WORK TASK: Transcribe the closing lines of the listing exactly, starting at the one that contains "(381, 254) = (467, 400): pink" and including the last.

GIVEN INFORMATION:
+ + + + +

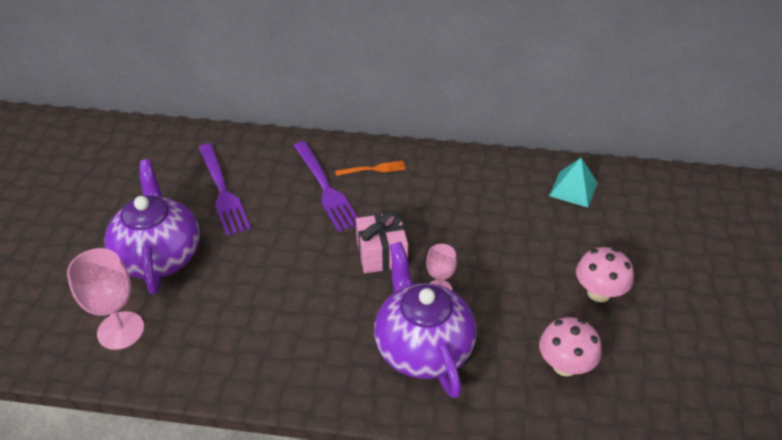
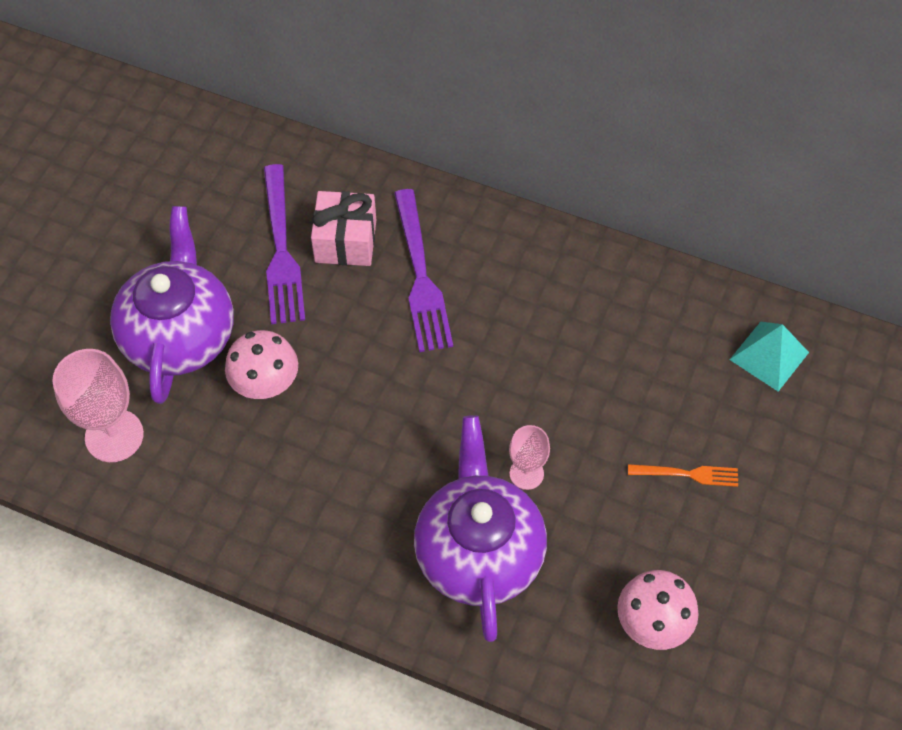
camera: 15 degrees right, 15 degrees up
(373, 169) = (495, 257): orange fork -> orange fork (687, 474)
(381, 254) = (467, 400): pink gift -> pink gift (345, 241)
(599, 292) = (739, 530): pink mushroom -> pink mushroom (266, 384)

+ + + + +

SOLUTION FOR THIS EXERCISE:
(381, 254) = (467, 400): pink gift -> pink gift (345, 241)
(599, 292) = (739, 530): pink mushroom -> pink mushroom (266, 384)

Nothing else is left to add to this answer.